(Stored data)
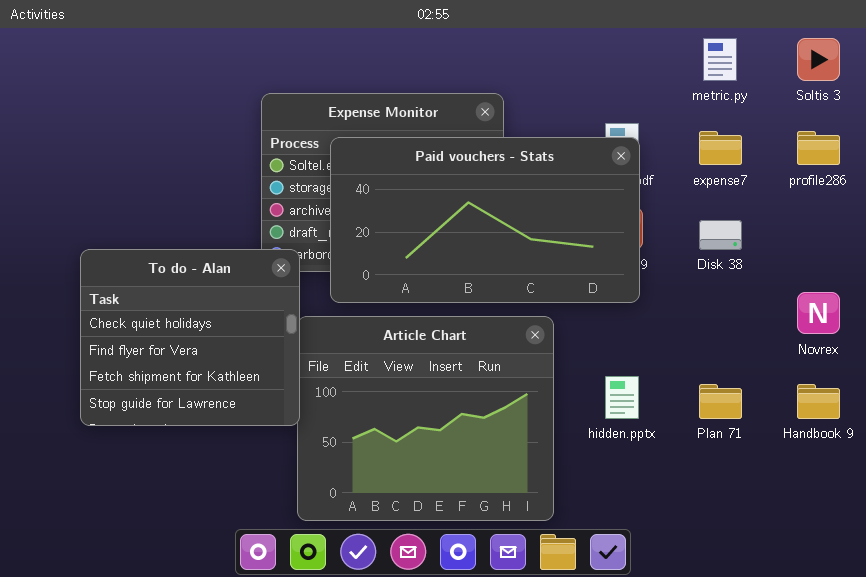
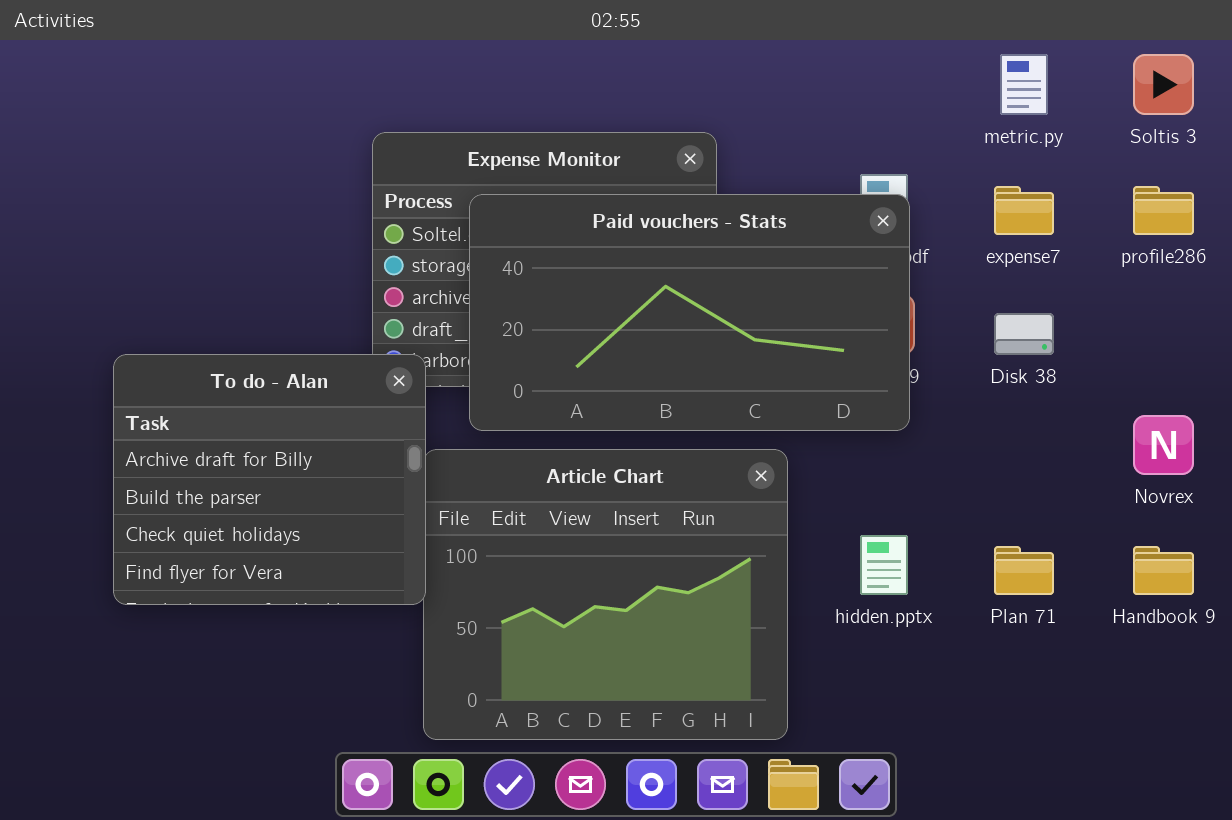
To do - Alan: [80,249,300,426] -> [113,354,426,605], scrolled up 2 rows

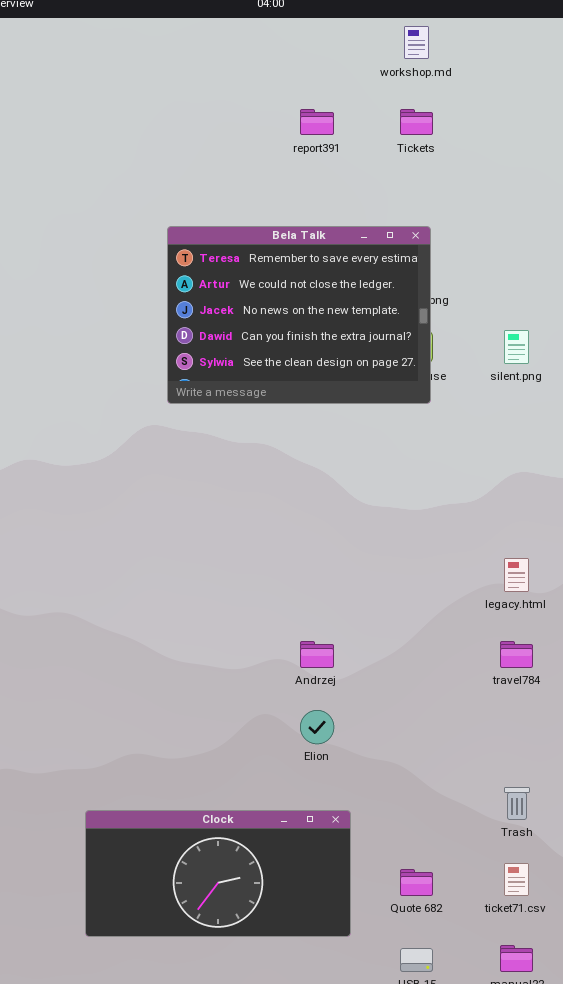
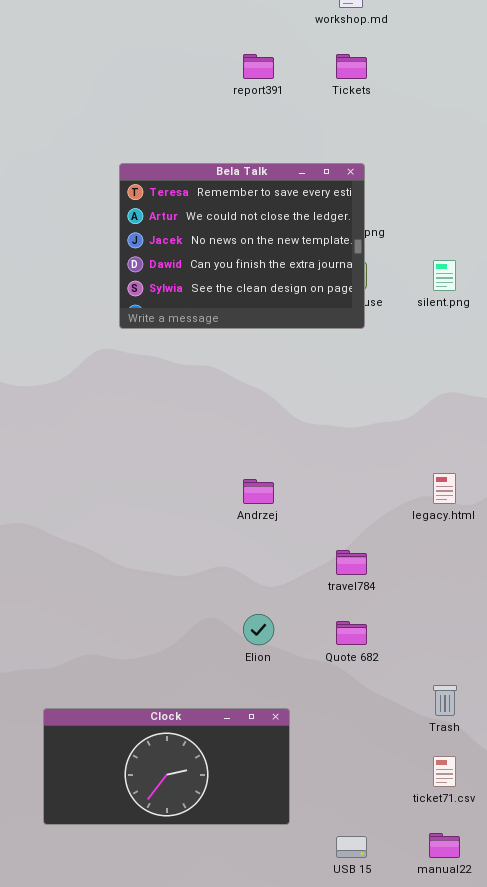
Andrzej: [300,641,334,668] -> [243,479,274,504], moved
travel784: [500,641,533,668] -> [336,550,367,575], moved
Quote 682: [400,869,433,896] -> [336,621,367,645], moved

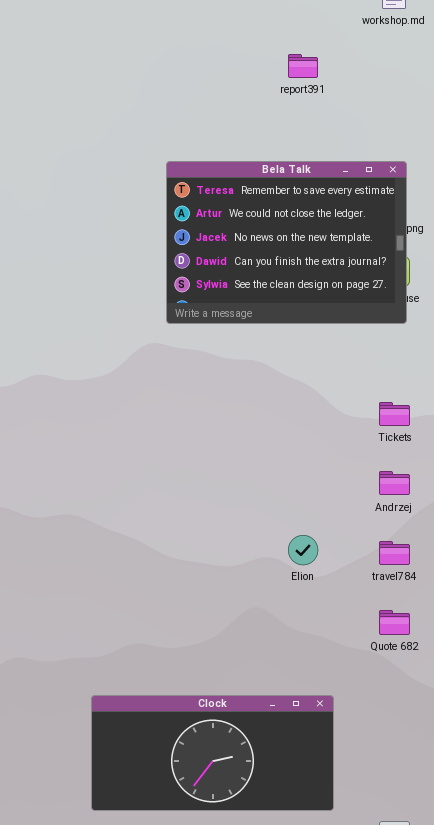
Tickets: [336,54,367,79] -> [379,402,410,426], moved
Andrzej: [243,479,274,504] -> [379,471,410,495], moved
Elion: [243,614,274,645] -> [288,535,318,565], moved

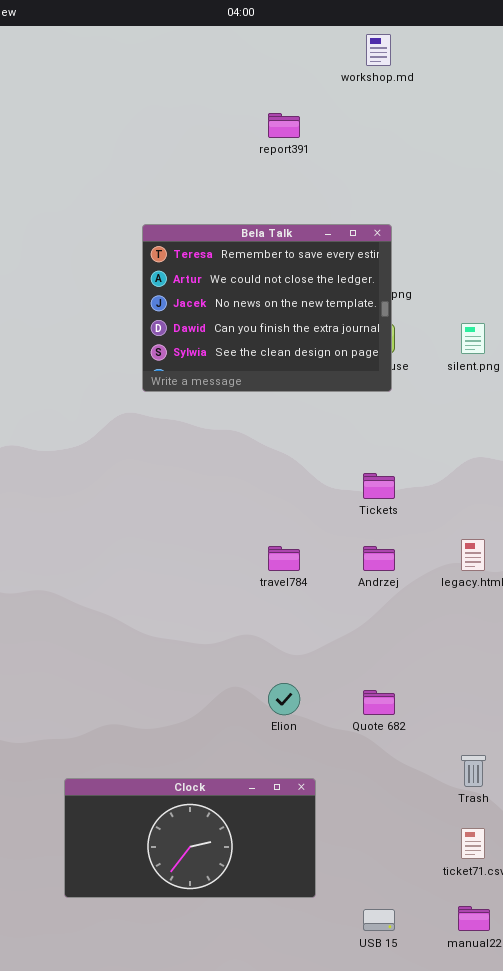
Elion: [288,535,318,565] -> [268,683,300,715], moved
travel784: [379,541,410,565] -> [268,546,300,571], moved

§ **Instructions for the task**
Your answer must be an exact copy of the lines from the one with "Elion: [243,614,274,645] ->" through the final line of the data, both included, without any pictures.

§ **Written solution**
Elion: [243,614,274,645] -> [288,535,318,565], moved

Elion: [288,535,318,565] -> [268,683,300,715], moved
travel784: [379,541,410,565] -> [268,546,300,571], moved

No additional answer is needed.